++++ SUPPLIED RECORDS ++++

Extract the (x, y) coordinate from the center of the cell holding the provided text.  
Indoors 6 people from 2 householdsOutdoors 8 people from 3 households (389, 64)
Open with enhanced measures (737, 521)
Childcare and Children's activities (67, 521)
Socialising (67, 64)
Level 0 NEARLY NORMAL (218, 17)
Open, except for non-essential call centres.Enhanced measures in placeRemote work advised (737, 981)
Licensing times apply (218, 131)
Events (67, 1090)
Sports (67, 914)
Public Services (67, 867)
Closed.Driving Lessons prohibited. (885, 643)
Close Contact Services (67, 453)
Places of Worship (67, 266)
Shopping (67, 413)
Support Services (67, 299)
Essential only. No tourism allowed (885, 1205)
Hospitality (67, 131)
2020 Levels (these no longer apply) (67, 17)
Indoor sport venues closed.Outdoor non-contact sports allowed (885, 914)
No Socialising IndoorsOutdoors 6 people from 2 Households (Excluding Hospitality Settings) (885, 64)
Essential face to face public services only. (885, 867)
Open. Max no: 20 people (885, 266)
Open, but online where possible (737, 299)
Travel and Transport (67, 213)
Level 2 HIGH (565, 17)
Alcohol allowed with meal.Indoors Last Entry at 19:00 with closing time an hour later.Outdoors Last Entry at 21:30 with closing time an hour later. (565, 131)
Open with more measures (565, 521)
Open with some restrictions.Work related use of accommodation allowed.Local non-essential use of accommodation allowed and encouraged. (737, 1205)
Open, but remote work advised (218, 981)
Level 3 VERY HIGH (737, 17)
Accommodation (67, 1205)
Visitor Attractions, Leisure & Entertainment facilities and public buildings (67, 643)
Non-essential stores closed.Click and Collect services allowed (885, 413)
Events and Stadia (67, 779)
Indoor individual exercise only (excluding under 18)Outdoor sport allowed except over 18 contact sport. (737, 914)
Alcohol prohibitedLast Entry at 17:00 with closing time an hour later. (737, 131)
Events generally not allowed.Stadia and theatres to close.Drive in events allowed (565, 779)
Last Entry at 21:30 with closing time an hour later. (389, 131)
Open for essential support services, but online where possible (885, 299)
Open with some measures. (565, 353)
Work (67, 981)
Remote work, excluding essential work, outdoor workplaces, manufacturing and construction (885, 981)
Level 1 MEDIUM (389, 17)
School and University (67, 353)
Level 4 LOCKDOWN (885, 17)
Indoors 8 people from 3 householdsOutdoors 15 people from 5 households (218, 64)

++++

WORK TO COMPLETE » Rewrite all of the records above as a numbered list, leaving out any blank lines.

THE COMPLETED TASK »
1. Extract the (x, y) coordinate from the center of the cell holding the provided text.  
2. Indoors 6 people from 2 householdsOutdoors 8 people from 3 households (389, 64)
3. Open with enhanced measures (737, 521)
4. Childcare and Children's activities (67, 521)
5. Socialising (67, 64)
6. Level 0 NEARLY NORMAL (218, 17)
7. Open, except for non-essential call centres.Enhanced measures in placeRemote work advised (737, 981)
8. Licensing times apply (218, 131)
9. Events (67, 1090)
10. Sports (67, 914)
11. Public Services (67, 867)
12. Closed.Driving Lessons prohibited. (885, 643)
13. Close Contact Services (67, 453)
14. Places of Worship (67, 266)
15. Shopping (67, 413)
16. Support Services (67, 299)
17. Essential only. No tourism allowed (885, 1205)
18. Hospitality (67, 131)
19. 2020 Levels (these no longer apply) (67, 17)
20. Indoor sport venues closed.Outdoor non-contact sports allowed (885, 914)
21. No Socialising IndoorsOutdoors 6 people from 2 Households (Excluding Hospitality Settings) (885, 64)
22. Essential face to face public services only. (885, 867)
23. Open. Max no: 20 people (885, 266)
24. Open, but online where possible (737, 299)
25. Travel and Transport (67, 213)
26. Level 2 HIGH (565, 17)
27. Alcohol allowed with meal.Indoors Last Entry at 19:00 with closing time an hour later.Outdoors Last Entry at 21:30 with closing time an hour later. (565, 131)
28. Open with more measures (565, 521)
29. Open with some restrictions.Work related use of accommodation allowed.Local non-essential use of accommodation allowed and encouraged. (737, 1205)
30. Open, but remote work advised (218, 981)
31. Level 3 VERY HIGH (737, 17)
32. Accommodation (67, 1205)
33. Visitor Attractions, Leisure & Entertainment facilities and public buildings (67, 643)
34. Non-essential stores closed.Click and Collect services allowed (885, 413)
35. Events and Stadia (67, 779)
36. Indoor individual exercise only (excluding under 18)Outdoor sport allowed except over 18 contact sport. (737, 914)
37. Alcohol prohibitedLast Entry at 17:00 with closing time an hour later. (737, 131)
38. Events generally not allowed.Stadia and theatres to close.Drive in events allowed (565, 779)
39. Last Entry at 21:30 with closing time an hour later. (389, 131)
40. Open for essential support services, but online where possible (885, 299)
41. Open with some measures. (565, 353)
42. Work (67, 981)
43. Remote work, excluding essential work, outdoor workplaces, manufacturing and construction (885, 981)
44. Level 1 MEDIUM (389, 17)
45. School and University (67, 353)
46. Level 4 LOCKDOWN (885, 17)
47. Indoors 8 people from 3 householdsOutdoors 15 people from 5 households (218, 64)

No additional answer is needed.